• WHAT YOU ARE ASKED TO DO
Without any of their pictures, return all of the records exactly.

• THE INPUT
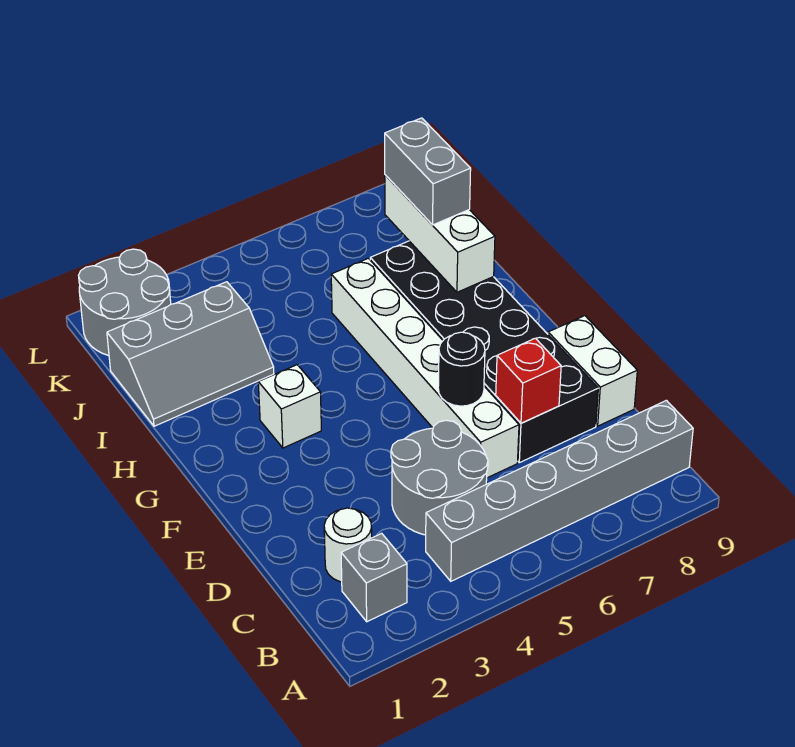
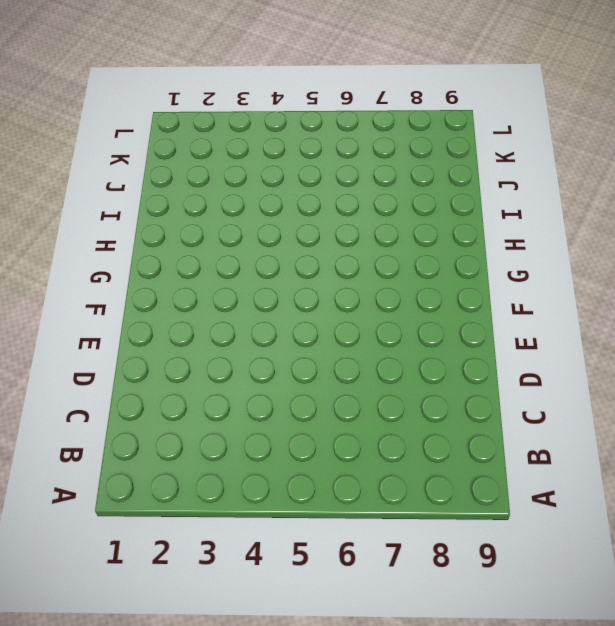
none -> grey brick B2 level 1
none -> grey brick B4:B9 level 1
none -> white round brick C2 level 1

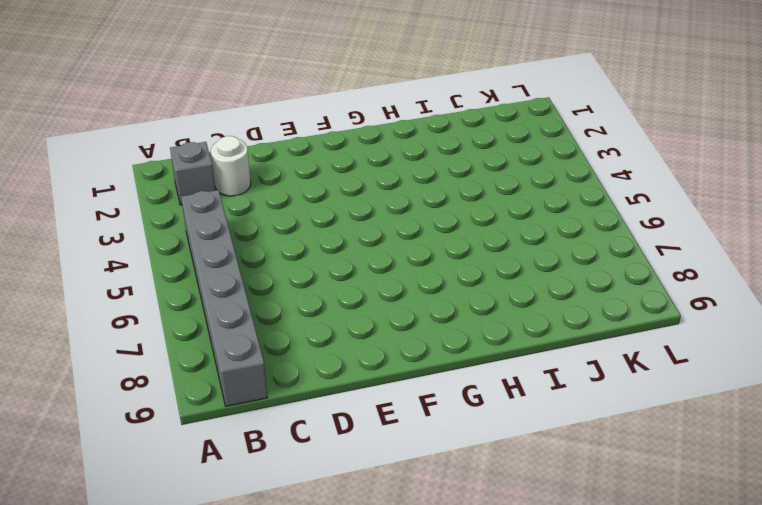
none -> grey round brick C4:D5 level 1
none -> white brick D6:I6 level 1
none -> black brick D7:I8 level 1

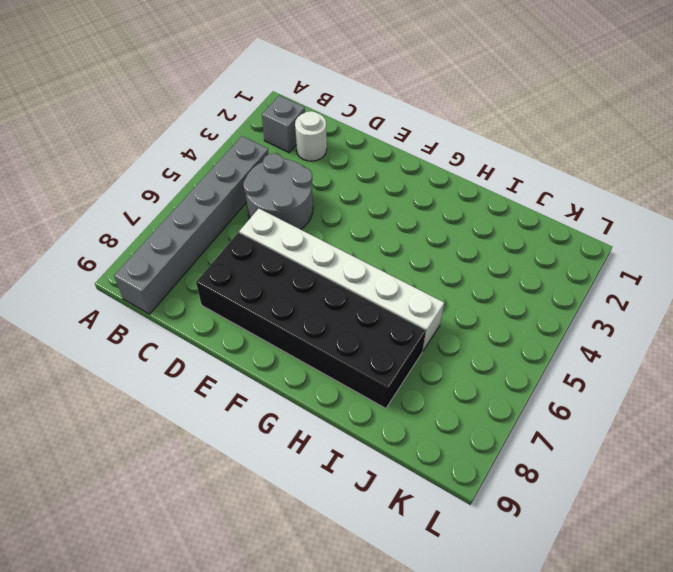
none -> white brick D9:E9 level 1
none -> white brick G3 level 1
none -> grey slope I1:J3 level 1 top J

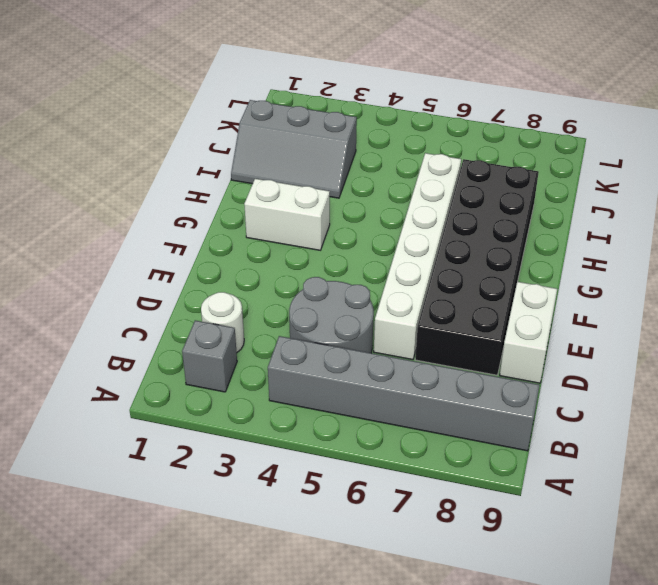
white brick G2:G3 level 1 -> white brick G3 level 1
none -> grey round brick K1:L2 level 1
none -> red brick D7 level 2
none -> black round brick E6 level 2

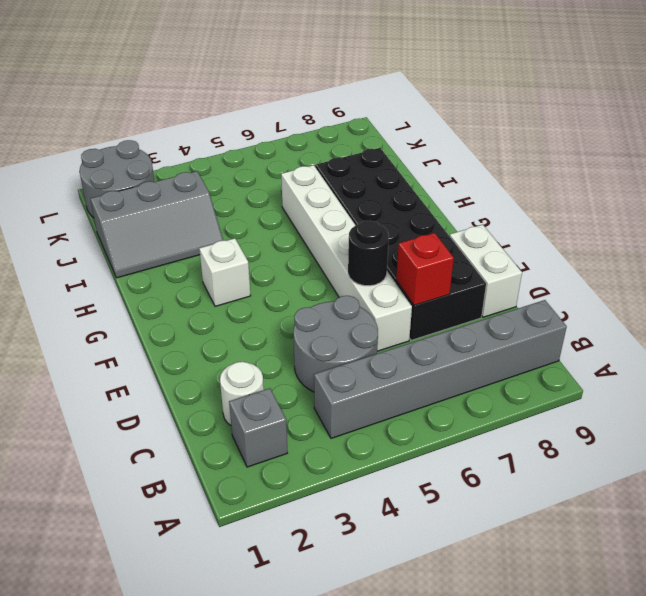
none -> white brick H8:J8 level 2
none -> grey brick I8:J8 level 3

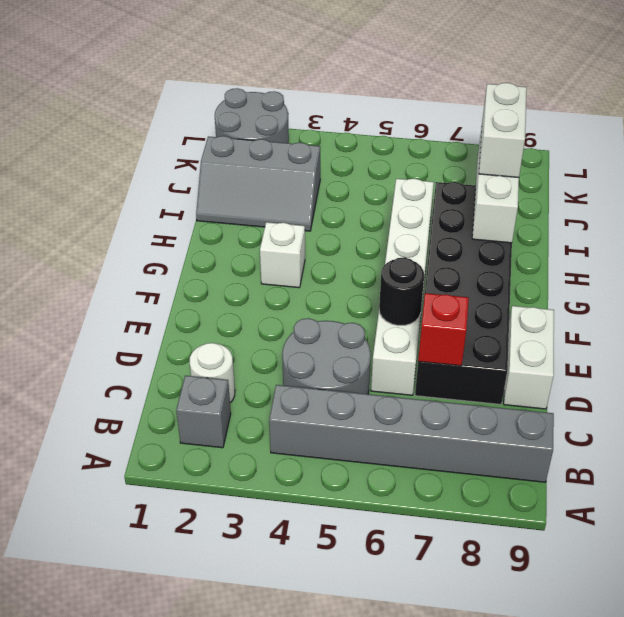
white brick I8:J8 level 3 -> grey brick I8:J8 level 3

• SOLUTION
none -> grey brick B2 level 1
none -> grey brick B4:B9 level 1
none -> white round brick C2 level 1

none -> grey round brick C4:D5 level 1
none -> white brick D6:I6 level 1
none -> black brick D7:I8 level 1

none -> white brick D9:E9 level 1
none -> white brick G3 level 1
none -> grey slope I1:J3 level 1 top J

white brick G2:G3 level 1 -> white brick G3 level 1
none -> grey round brick K1:L2 level 1
none -> red brick D7 level 2
none -> black round brick E6 level 2

none -> white brick H8:J8 level 2
none -> grey brick I8:J8 level 3

white brick I8:J8 level 3 -> grey brick I8:J8 level 3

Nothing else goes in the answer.